Request: Every line of the entries below that carries the string "green" should be copied.
(Supplied entries Opens)
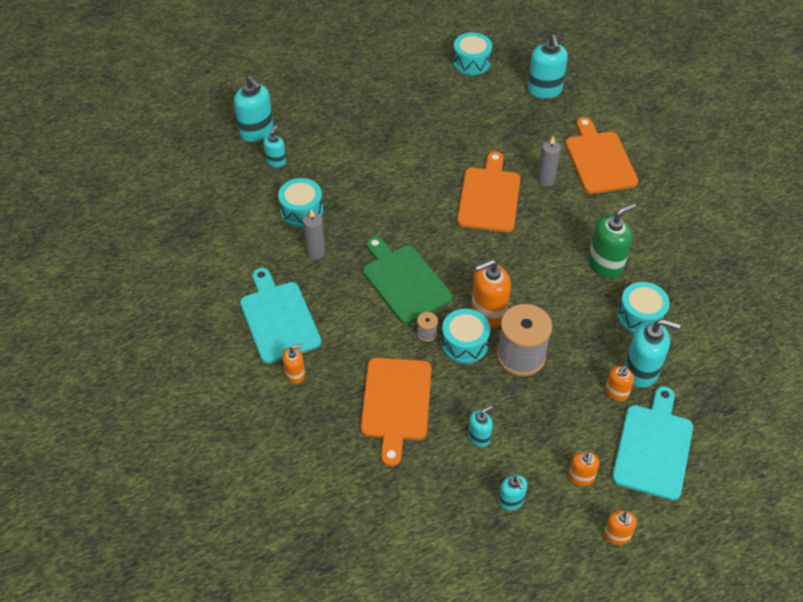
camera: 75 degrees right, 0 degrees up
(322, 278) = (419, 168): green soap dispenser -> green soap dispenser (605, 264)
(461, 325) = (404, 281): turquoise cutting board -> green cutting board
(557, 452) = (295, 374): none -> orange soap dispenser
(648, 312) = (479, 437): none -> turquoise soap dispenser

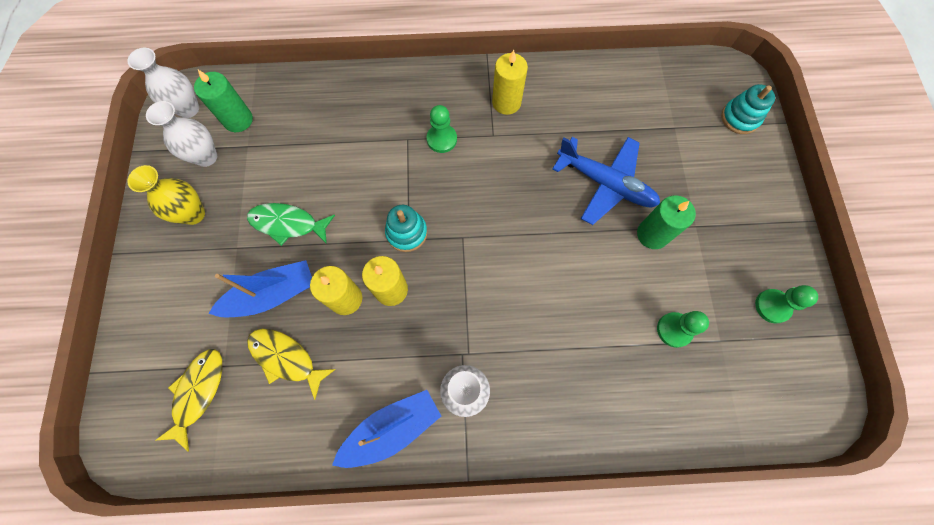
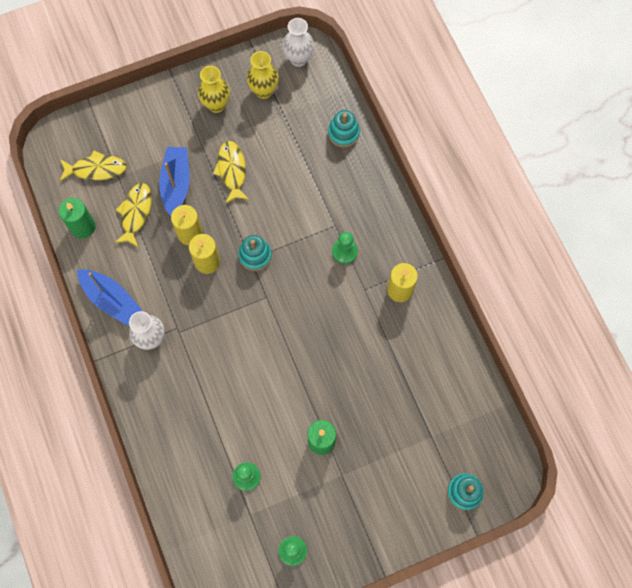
camera: 70 degrees right, 0 degrees up
(206, 157) = (264, 91): white vase -> yellow vase
(238, 120) = (303, 97): green candle -> green candle (83, 227)
(272, 294) = (176, 184): blue boat -> blue boat turned 135 degrees counterclockwise
(288, 224) = (232, 171): green fish -> yellow fish
(303, 95) = (343, 133): none -> turquoise stacking toy
(605, 184) = (353, 392): blue plane -> none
(Supplied entries Closes)
Task response:
(322, 278) = (419, 168): green soap dispenser -> green soap dispenser (605, 264)
(461, 325) = (404, 281): turquoise cutting board -> green cutting board
(238, 120) = (303, 97): green candle -> green candle (83, 227)
(288, 224) = (232, 171): green fish -> yellow fish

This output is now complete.